**** RECORDS FOR THIS EXERCISE

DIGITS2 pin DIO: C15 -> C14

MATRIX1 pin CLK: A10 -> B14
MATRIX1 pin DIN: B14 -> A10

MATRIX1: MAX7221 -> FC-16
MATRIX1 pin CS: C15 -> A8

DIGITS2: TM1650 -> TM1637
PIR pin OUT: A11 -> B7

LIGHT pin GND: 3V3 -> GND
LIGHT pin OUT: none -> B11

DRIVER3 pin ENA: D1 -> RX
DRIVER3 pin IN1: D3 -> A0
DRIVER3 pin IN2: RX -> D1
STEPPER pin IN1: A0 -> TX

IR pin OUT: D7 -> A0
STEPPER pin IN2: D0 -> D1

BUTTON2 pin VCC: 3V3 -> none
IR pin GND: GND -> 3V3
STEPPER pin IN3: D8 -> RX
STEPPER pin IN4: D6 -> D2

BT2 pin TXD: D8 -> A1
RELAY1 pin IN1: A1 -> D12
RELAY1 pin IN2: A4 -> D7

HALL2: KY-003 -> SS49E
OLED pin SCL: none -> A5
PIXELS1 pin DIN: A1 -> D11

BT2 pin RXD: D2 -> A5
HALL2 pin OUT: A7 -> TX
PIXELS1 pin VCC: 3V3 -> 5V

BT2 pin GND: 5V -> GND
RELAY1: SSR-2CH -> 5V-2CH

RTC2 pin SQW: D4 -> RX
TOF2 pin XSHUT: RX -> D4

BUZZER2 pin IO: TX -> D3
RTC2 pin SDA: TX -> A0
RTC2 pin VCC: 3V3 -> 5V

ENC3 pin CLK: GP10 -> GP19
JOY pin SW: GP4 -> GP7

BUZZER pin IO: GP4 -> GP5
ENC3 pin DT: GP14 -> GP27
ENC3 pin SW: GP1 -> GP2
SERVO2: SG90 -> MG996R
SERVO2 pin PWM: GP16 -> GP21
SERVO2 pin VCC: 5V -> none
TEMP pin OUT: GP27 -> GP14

********

EXERCISE BRIEF:
Each line from the one containing "BT2 pin GND: 5V -> GND" through the last line of the entries above is to be returned exactly, and no others.

RESULT OF THE EXERCISE:
BT2 pin GND: 5V -> GND
RELAY1: SSR-2CH -> 5V-2CH

RTC2 pin SQW: D4 -> RX
TOF2 pin XSHUT: RX -> D4

BUZZER2 pin IO: TX -> D3
RTC2 pin SDA: TX -> A0
RTC2 pin VCC: 3V3 -> 5V

ENC3 pin CLK: GP10 -> GP19
JOY pin SW: GP4 -> GP7

BUZZER pin IO: GP4 -> GP5
ENC3 pin DT: GP14 -> GP27
ENC3 pin SW: GP1 -> GP2
SERVO2: SG90 -> MG996R
SERVO2 pin PWM: GP16 -> GP21
SERVO2 pin VCC: 5V -> none
TEMP pin OUT: GP27 -> GP14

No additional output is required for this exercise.